→ Task to carry out
Leaving out every picture, please repeat exactly the line that contains "black book [504,268,600,319] -> none" and each line after it through the final line below.

→ Data to use

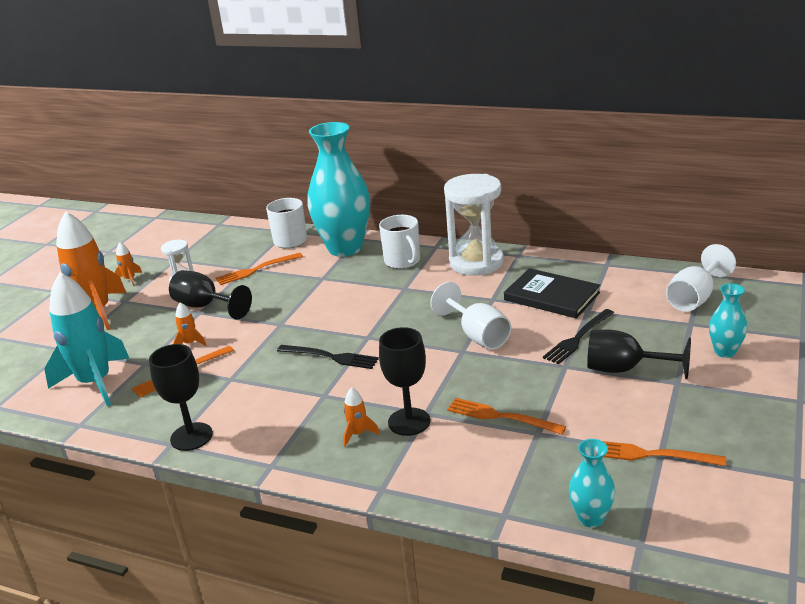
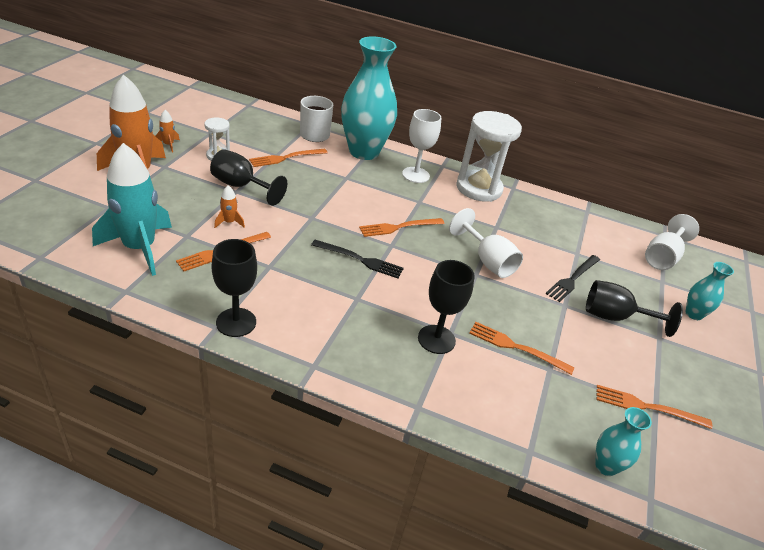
camera: 10 degrees left, 10 degrees up
orange rocket [343,387,380,446] -> none
white mug [379,215,420,269] -> white goblet [402,109,441,183]
black book [504,268,600,319] -> none
none -> orange fork [359,218,445,237]

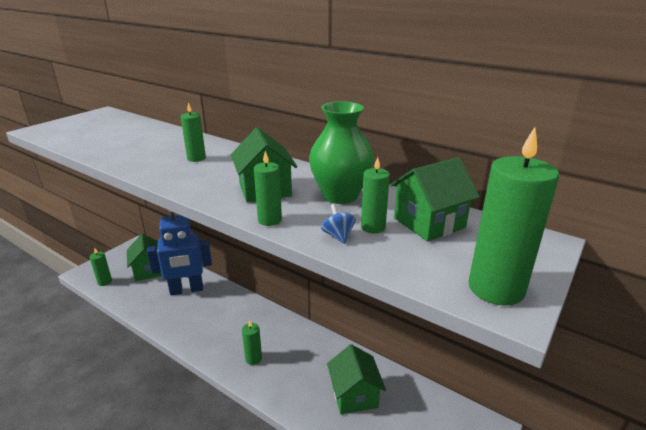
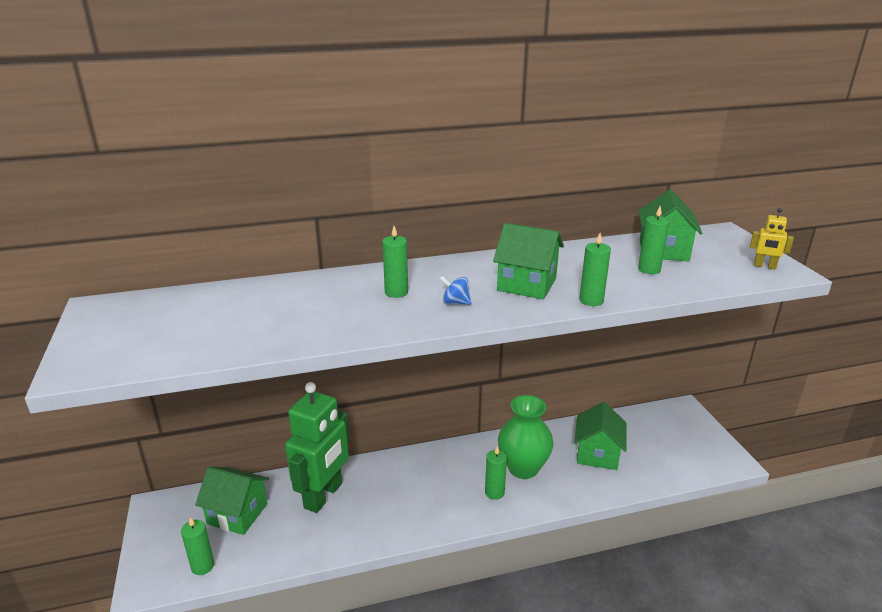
camera: 50 degrees left, 0 degrees up
blue robot [147,210,212,295] -> green robot [285,382,349,513]
green vase [309,101,374,204] -> green vase moved to [498,395,553,479]
blue spinning top [321,204,356,244] -> blue spinning top moved to [440,276,471,305]
green house [327,344,386,414] -> green house turned 75 degrees clockwise [574,402,626,470]
green candle [468,127,559,306] -> yellow robot [750,208,794,269]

→ Exercise response
black book [504,268,600,319] -> none
none -> orange fork [359,218,445,237]

camera: 50 degrees left, 0 degrees up
blue robot [147,210,212,295] -> green robot [285,382,349,513]
green vase [309,101,374,204] -> green vase moved to [498,395,553,479]
blue spinning top [321,204,356,244] -> blue spinning top moved to [440,276,471,305]
green house [327,344,386,414] -> green house turned 75 degrees clockwise [574,402,626,470]
green candle [468,127,559,306] -> yellow robot [750,208,794,269]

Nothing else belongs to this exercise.